Exercise details:
From the entries that follow, extract each line holding the string "tile".

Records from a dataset
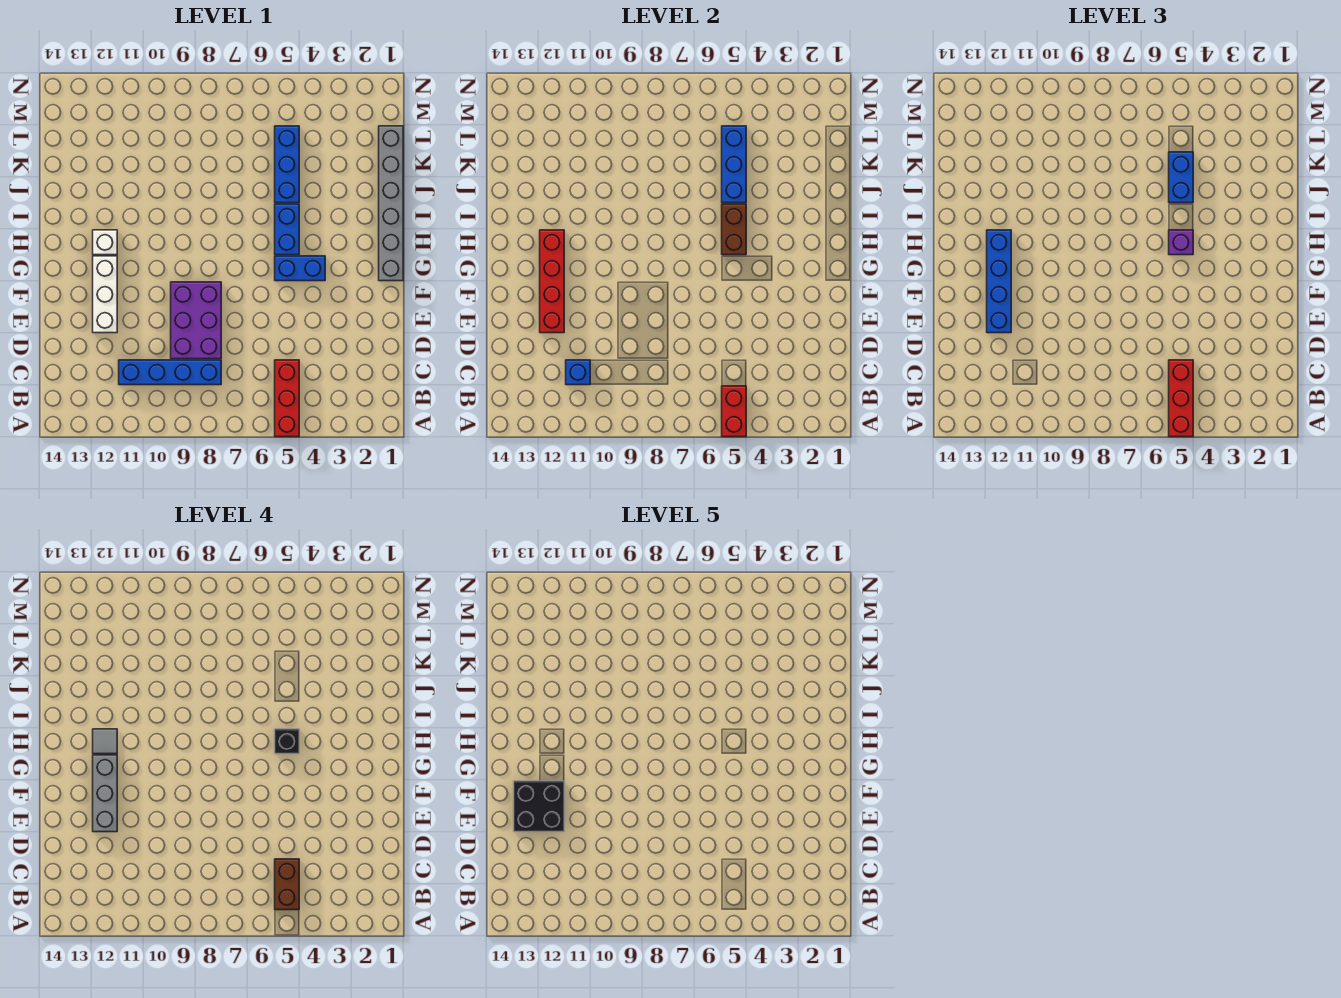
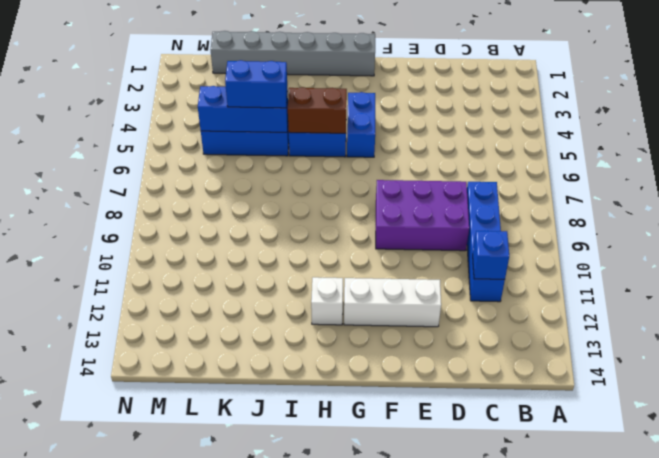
none -> red brick A5:C5 level 1
none -> red brick A5:B5 level 2
none -> red brick E12:H12 level 2

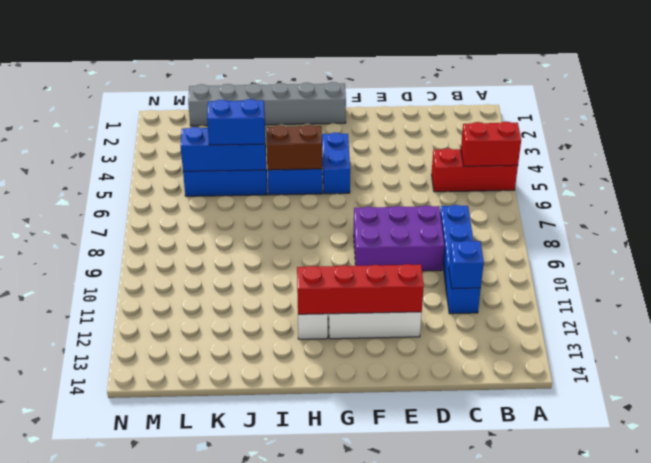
none -> red brick A5:C5 level 3
none -> blue brick E12:H12 level 3
none -> purple brick H5 level 3

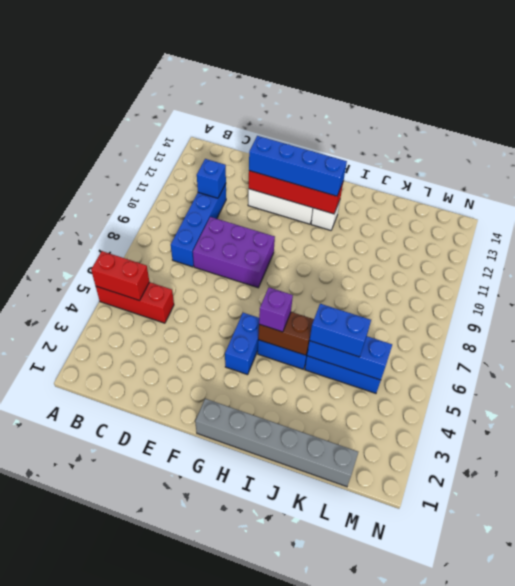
none -> red brick A5:C5 level 3
none -> brown brick B5:C5 level 4
none -> grey brick E12:G12 level 4

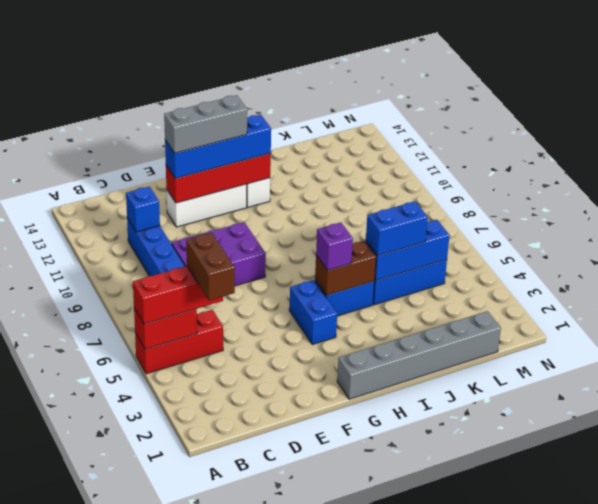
brown brick C4:C5 level 4 -> brown brick B5:C5 level 4
none -> black brick H5 level 4
none -> grey tile H12 level 4
none -> black brick E12:F13 level 5

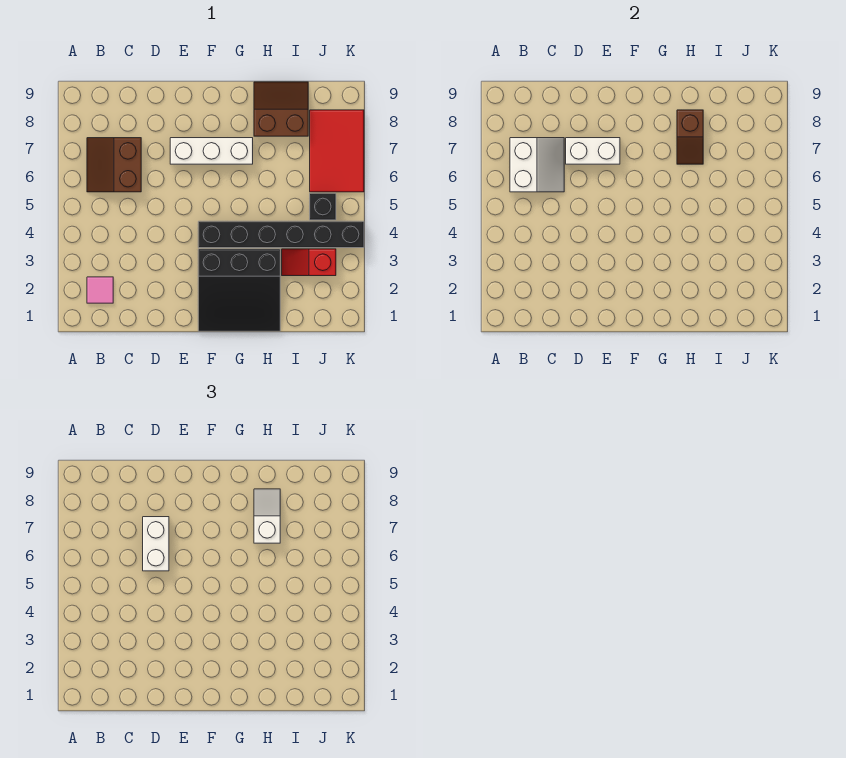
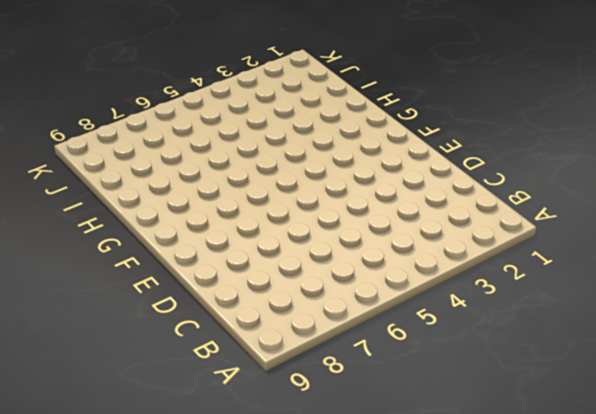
none -> pink tile B2 level 1
none -> brown slope B6:C7 level 1 top C
none -> white brick E7:G7 level 1

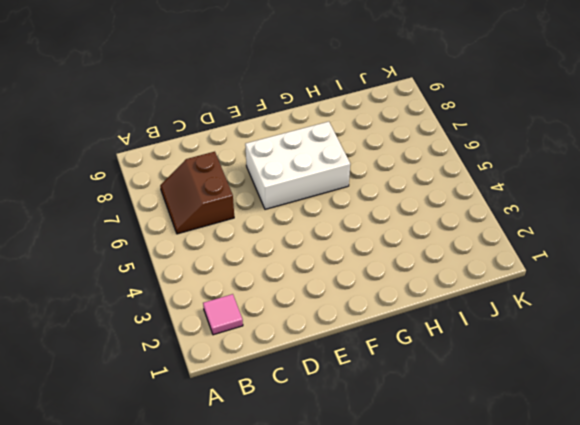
white brick E6:G7 level 1 -> white brick E7:G7 level 1
none -> black slope F1:H3 level 1 top 3
none -> black brick F4:K4 level 1
none -> brown slope H8:I9 level 1 top 8

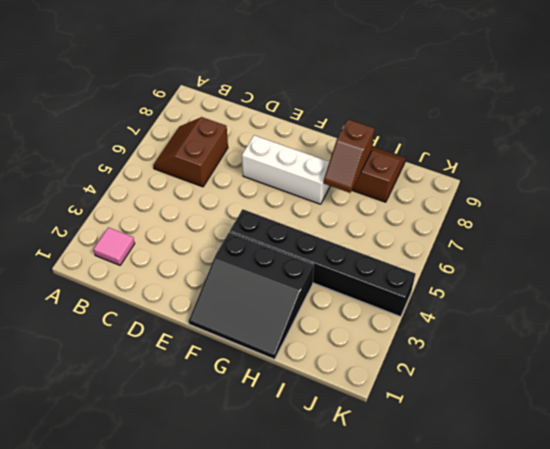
none -> red slope I3:J3 level 1 top J
none -> black brick J5 level 1
none -> red tile J6:K8 level 1

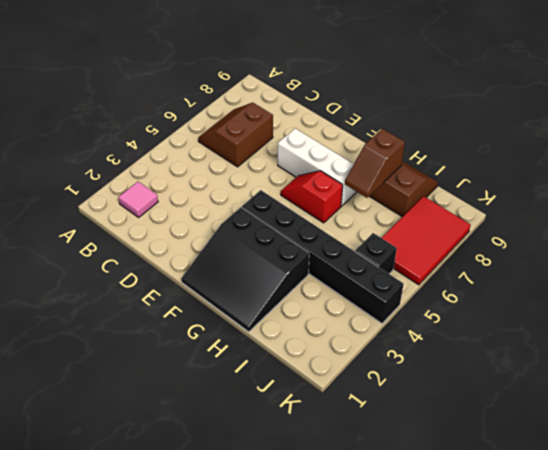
red slope F6:G6 level 1 top G -> red slope I3:J3 level 1 top J
none -> white slope B6:C7 level 2 top B
none -> white brick D7:E7 level 2
none -> white brick D6:D7 level 3

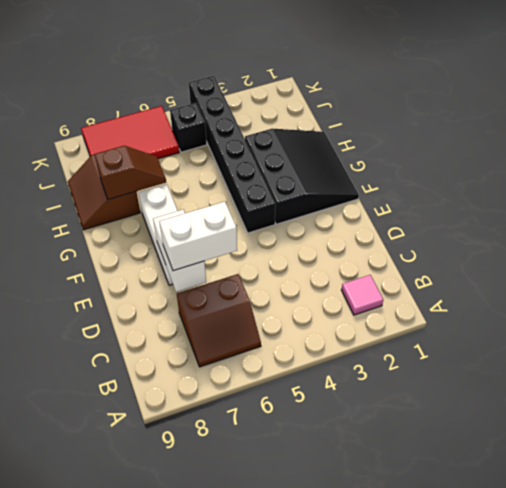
none -> red slope I3:J3 level 1 top J
none -> white slope B6:C7 level 2 top B
none -> white slope H7:H8 level 3 top 7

Final answer:
none -> grey tile H12 level 4
none -> pink tile B2 level 1
none -> red tile J6:K8 level 1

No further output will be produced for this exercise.